> _About this exercise_
How many lines in the data below contain the string "black"? Answer with the number only.

(Spatial reasoning data)
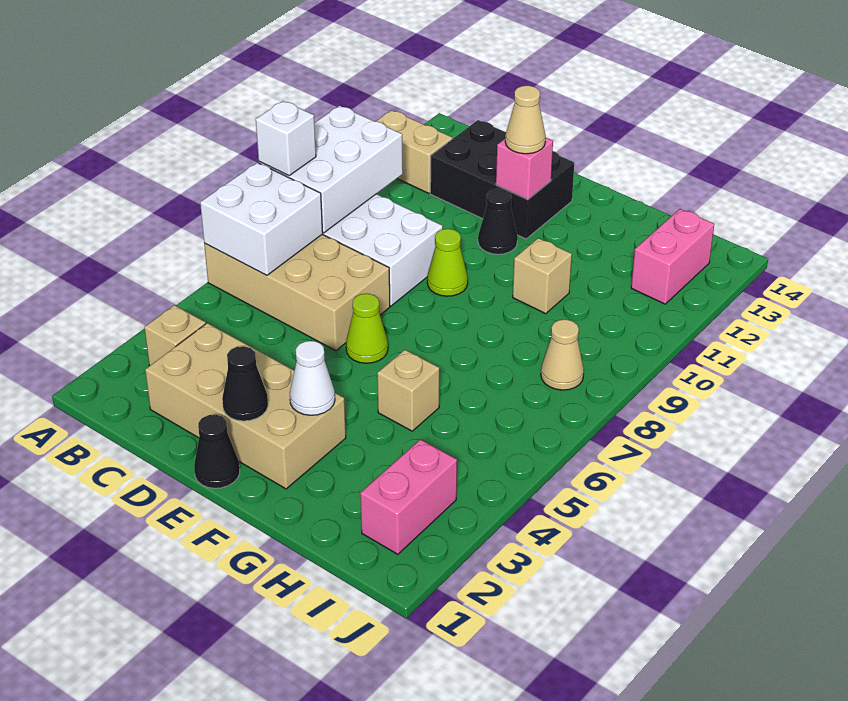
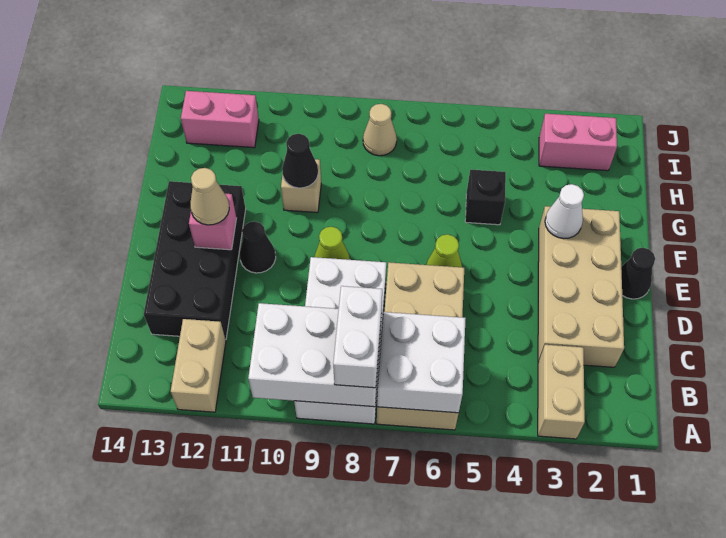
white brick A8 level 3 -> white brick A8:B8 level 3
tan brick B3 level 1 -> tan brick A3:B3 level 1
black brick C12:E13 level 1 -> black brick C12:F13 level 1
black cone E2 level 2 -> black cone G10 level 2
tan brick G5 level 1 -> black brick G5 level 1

> _Output of the task_
3